* Task objective:
Even where a record seems odd, copy it exactly as it appears below.

* Provided records:
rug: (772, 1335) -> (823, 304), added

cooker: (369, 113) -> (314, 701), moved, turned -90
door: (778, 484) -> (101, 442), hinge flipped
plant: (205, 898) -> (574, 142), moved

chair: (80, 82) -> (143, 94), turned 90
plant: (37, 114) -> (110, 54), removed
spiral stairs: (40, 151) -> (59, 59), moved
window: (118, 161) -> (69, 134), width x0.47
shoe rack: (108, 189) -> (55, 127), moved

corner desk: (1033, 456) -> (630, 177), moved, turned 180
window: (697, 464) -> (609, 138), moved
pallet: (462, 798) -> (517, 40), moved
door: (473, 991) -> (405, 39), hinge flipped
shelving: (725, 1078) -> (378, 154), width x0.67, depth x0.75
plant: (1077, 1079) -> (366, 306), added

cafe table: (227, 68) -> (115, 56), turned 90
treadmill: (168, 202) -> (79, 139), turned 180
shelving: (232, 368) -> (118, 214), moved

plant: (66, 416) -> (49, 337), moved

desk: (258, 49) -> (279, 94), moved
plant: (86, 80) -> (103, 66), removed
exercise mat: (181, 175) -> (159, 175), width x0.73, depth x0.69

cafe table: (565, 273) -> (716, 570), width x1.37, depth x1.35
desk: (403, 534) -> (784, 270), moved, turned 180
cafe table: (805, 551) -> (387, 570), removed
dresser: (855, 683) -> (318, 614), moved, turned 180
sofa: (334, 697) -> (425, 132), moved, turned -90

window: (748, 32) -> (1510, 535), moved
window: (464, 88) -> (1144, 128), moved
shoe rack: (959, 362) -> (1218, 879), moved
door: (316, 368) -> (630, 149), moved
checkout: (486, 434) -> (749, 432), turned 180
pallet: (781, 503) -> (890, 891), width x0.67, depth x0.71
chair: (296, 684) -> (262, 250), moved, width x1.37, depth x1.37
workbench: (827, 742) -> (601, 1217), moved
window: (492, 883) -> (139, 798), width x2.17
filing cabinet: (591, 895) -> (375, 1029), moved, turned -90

* Task result:
rug: (772, 1335) -> (823, 304), added

cooker: (369, 113) -> (314, 701), moved, turned -90
door: (778, 484) -> (101, 442), hinge flipped
plant: (205, 898) -> (574, 142), moved

chair: (80, 82) -> (143, 94), turned 90
plant: (37, 114) -> (110, 54), removed
spiral stairs: (40, 151) -> (59, 59), moved
window: (118, 161) -> (69, 134), width x0.47
shoe rack: (108, 189) -> (55, 127), moved

corner desk: (1033, 456) -> (630, 177), moved, turned 180
window: (697, 464) -> (609, 138), moved
pallet: (462, 798) -> (517, 40), moved
door: (473, 991) -> (405, 39), hinge flipped
shelving: (725, 1078) -> (378, 154), width x0.67, depth x0.75
plant: (1077, 1079) -> (366, 306), added

cafe table: (227, 68) -> (115, 56), turned 90
treadmill: (168, 202) -> (79, 139), turned 180
shelving: (232, 368) -> (118, 214), moved

plant: (66, 416) -> (49, 337), moved

desk: (258, 49) -> (279, 94), moved
plant: (86, 80) -> (103, 66), removed
exercise mat: (181, 175) -> (159, 175), width x0.73, depth x0.69

cafe table: (565, 273) -> (716, 570), width x1.37, depth x1.35
desk: (403, 534) -> (784, 270), moved, turned 180
cafe table: (805, 551) -> (387, 570), removed
dresser: (855, 683) -> (318, 614), moved, turned 180
sofa: (334, 697) -> (425, 132), moved, turned -90

window: (748, 32) -> (1510, 535), moved
window: (464, 88) -> (1144, 128), moved
shoe rack: (959, 362) -> (1218, 879), moved
door: (316, 368) -> (630, 149), moved
checkout: (486, 434) -> (749, 432), turned 180
pallet: (781, 503) -> (890, 891), width x0.67, depth x0.71
chair: (296, 684) -> (262, 250), moved, width x1.37, depth x1.37
workbench: (827, 742) -> (601, 1217), moved
window: (492, 883) -> (139, 798), width x2.17
filing cabinet: (591, 895) -> (375, 1029), moved, turned -90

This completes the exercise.